Problem to work on> Reproduce only the lines of the material below that start at the line containing "none -> lime plate D8:D13 level 1" and stop at the line containing "none -> lime slope I8:I9 level 1 top 8". Keep both end lines.
[Start of Attachment]
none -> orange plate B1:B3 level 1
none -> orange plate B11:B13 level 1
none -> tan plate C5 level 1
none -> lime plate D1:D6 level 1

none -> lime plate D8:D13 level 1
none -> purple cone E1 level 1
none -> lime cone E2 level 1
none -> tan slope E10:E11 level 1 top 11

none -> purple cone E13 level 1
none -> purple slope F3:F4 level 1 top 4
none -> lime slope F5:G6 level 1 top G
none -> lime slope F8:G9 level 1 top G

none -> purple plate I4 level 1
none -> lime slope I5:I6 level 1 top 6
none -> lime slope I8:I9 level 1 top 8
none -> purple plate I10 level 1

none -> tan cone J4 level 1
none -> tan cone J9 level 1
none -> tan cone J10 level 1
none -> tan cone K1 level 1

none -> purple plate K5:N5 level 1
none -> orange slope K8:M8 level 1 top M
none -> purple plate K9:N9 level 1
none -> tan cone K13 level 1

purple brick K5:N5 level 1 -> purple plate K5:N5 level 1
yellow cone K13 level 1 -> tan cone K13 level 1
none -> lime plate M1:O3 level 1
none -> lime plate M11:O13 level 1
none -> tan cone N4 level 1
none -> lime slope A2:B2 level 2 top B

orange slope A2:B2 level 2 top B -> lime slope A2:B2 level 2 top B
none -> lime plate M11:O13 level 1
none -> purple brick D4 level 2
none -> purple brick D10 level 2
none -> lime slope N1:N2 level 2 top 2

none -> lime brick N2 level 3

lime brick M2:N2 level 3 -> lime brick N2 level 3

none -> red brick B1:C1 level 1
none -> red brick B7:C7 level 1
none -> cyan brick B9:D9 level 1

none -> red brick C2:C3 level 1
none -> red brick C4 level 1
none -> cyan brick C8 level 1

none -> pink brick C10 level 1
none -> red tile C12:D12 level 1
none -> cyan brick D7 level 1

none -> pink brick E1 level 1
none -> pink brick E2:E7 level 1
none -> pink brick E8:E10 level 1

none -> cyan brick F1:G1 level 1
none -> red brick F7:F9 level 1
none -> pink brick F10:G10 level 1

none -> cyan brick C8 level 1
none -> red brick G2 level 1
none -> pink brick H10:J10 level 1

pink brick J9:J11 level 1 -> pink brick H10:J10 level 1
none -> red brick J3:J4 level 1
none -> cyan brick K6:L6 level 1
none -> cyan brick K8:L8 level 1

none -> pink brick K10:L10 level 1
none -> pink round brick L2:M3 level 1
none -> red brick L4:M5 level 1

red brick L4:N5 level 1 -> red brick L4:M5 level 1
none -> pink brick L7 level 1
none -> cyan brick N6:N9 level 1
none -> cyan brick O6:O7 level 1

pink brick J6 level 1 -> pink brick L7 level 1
[End of Attachment]
Answer below>
none -> lime plate D8:D13 level 1
none -> purple cone E1 level 1
none -> lime cone E2 level 1
none -> tan slope E10:E11 level 1 top 11

none -> purple cone E13 level 1
none -> purple slope F3:F4 level 1 top 4
none -> lime slope F5:G6 level 1 top G
none -> lime slope F8:G9 level 1 top G

none -> purple plate I4 level 1
none -> lime slope I5:I6 level 1 top 6
none -> lime slope I8:I9 level 1 top 8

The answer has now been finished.